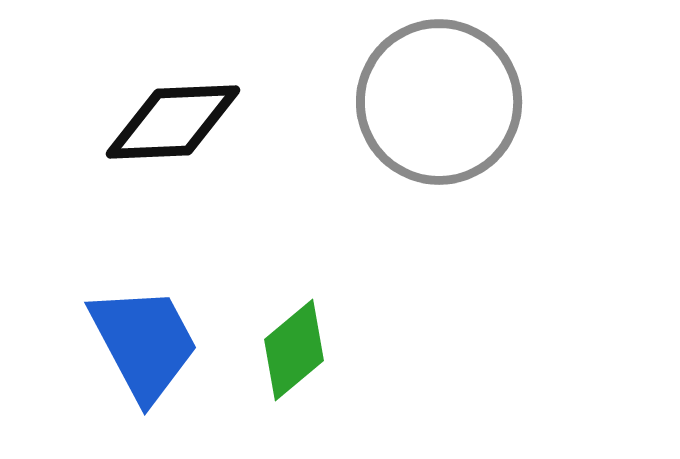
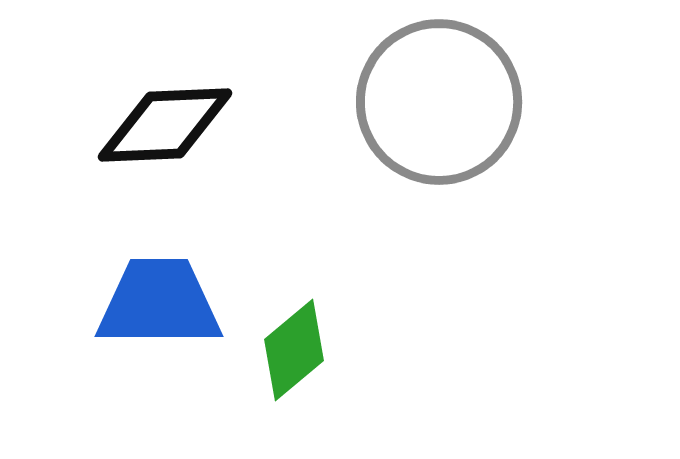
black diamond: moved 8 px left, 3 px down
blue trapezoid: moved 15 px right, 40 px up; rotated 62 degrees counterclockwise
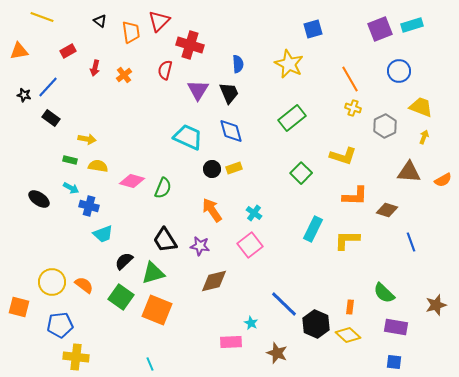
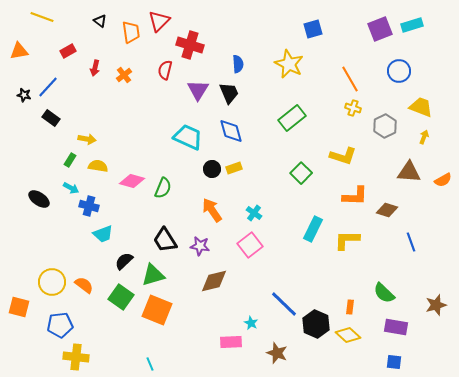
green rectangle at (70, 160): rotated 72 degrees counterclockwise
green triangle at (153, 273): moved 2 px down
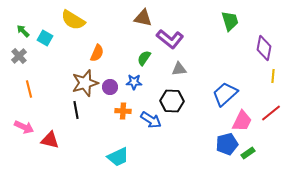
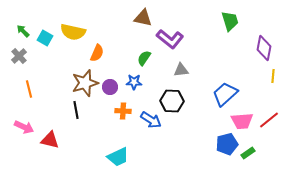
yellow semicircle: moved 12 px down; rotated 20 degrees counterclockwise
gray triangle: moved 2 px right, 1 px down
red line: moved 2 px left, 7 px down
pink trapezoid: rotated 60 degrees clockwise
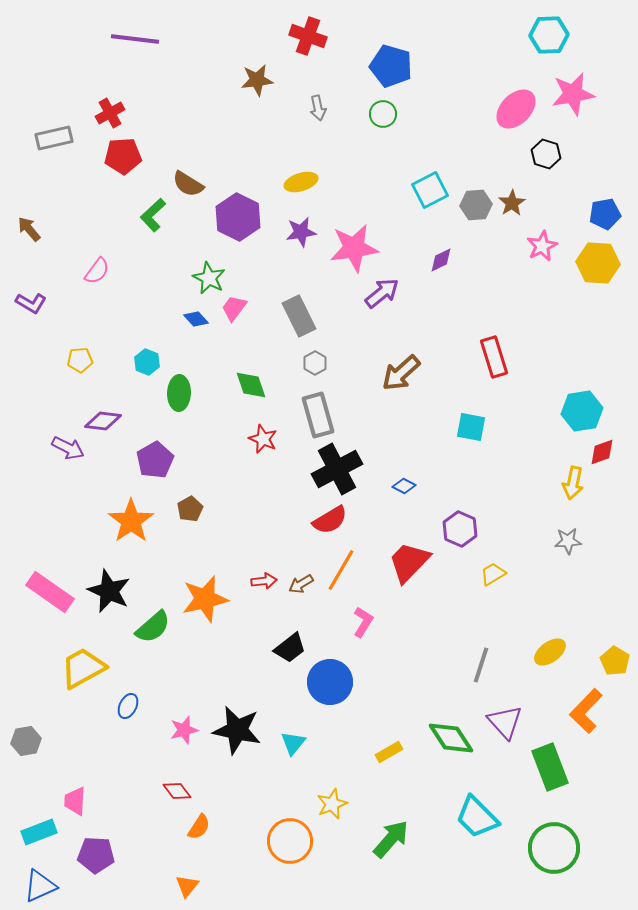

═══

- What is being asked
Whenever a line of the data includes the word "moved", show that line in full.

- Response below
black diamond: moved 8 px left, 3 px down
blue trapezoid: moved 15 px right, 40 px up; rotated 62 degrees counterclockwise
green triangle at (153, 273): moved 2 px down
yellow semicircle: moved 12 px down; rotated 20 degrees counterclockwise
gray triangle: moved 2 px right, 1 px down
red line: moved 2 px left, 7 px down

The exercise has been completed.